[Segmentation polygon data]
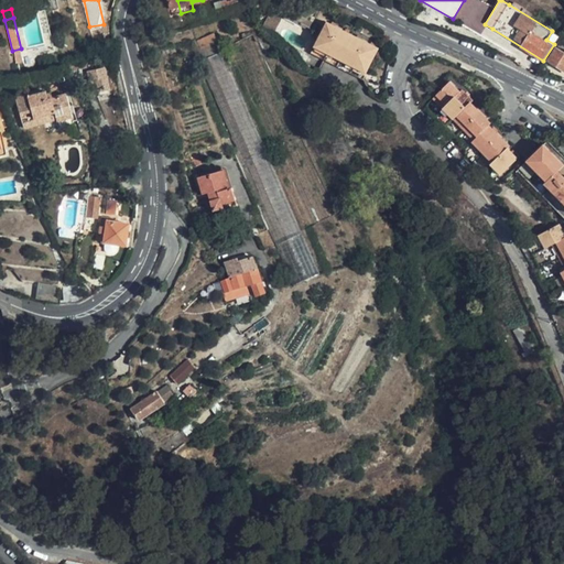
[(378,50),(328,22),(315,47),(366,74),(378,50)]
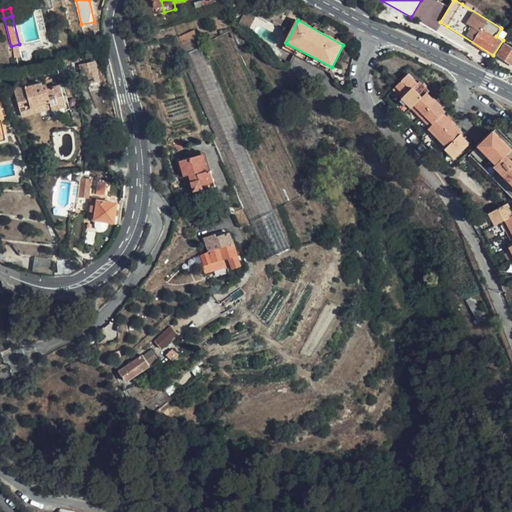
[(195,29),(179,36),(185,50),(201,43),(195,29)]
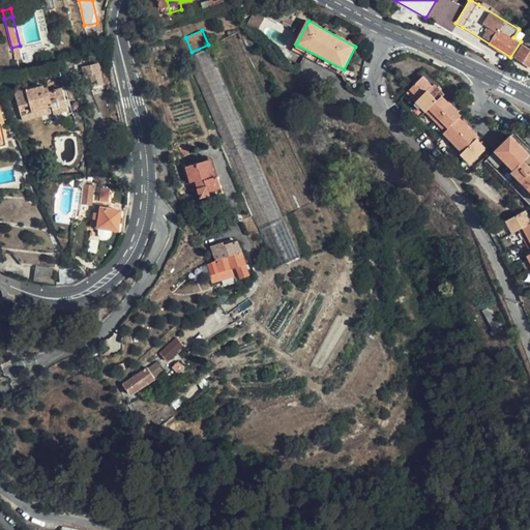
[(529,46),(527,43),(518,58),(529,66),(529,46)]
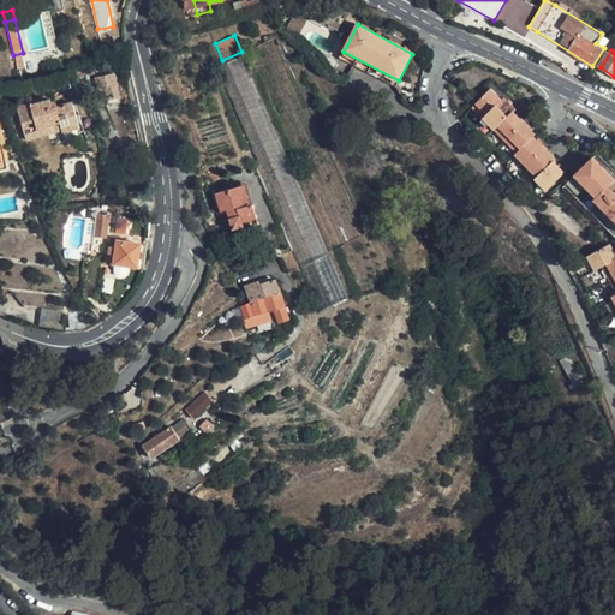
[(360,294),(244,66),(215,77),(260,163),(255,166),(324,304),(360,294)]
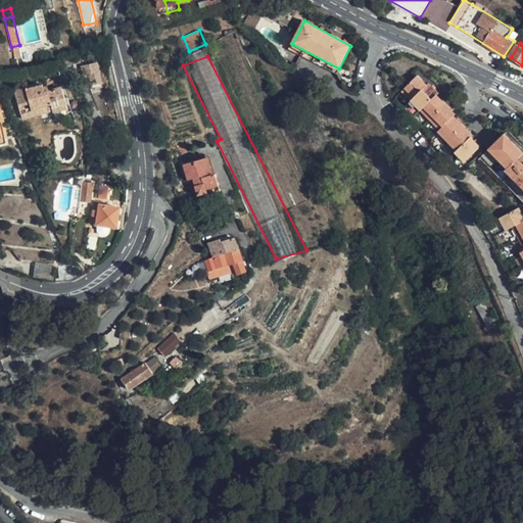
[(90,80),(92,88),(101,85),(96,64),(82,68),(83,77),(85,76),(86,81),(90,80)]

▸ Problem statement
Repeat each entry exactly. Pictures do not belong in the copy.

▸ Expected answer
[(378,50),(328,22),(315,47),(366,74),(378,50)]
[(195,29),(179,36),(185,50),(201,43),(195,29)]
[(529,46),(527,43),(518,58),(529,66),(529,46)]
[(360,294),(244,66),(215,77),(260,163),(255,166),(324,304),(360,294)]
[(90,80),(92,88),(101,85),(96,64),(82,68),(83,77),(85,76),(86,81),(90,80)]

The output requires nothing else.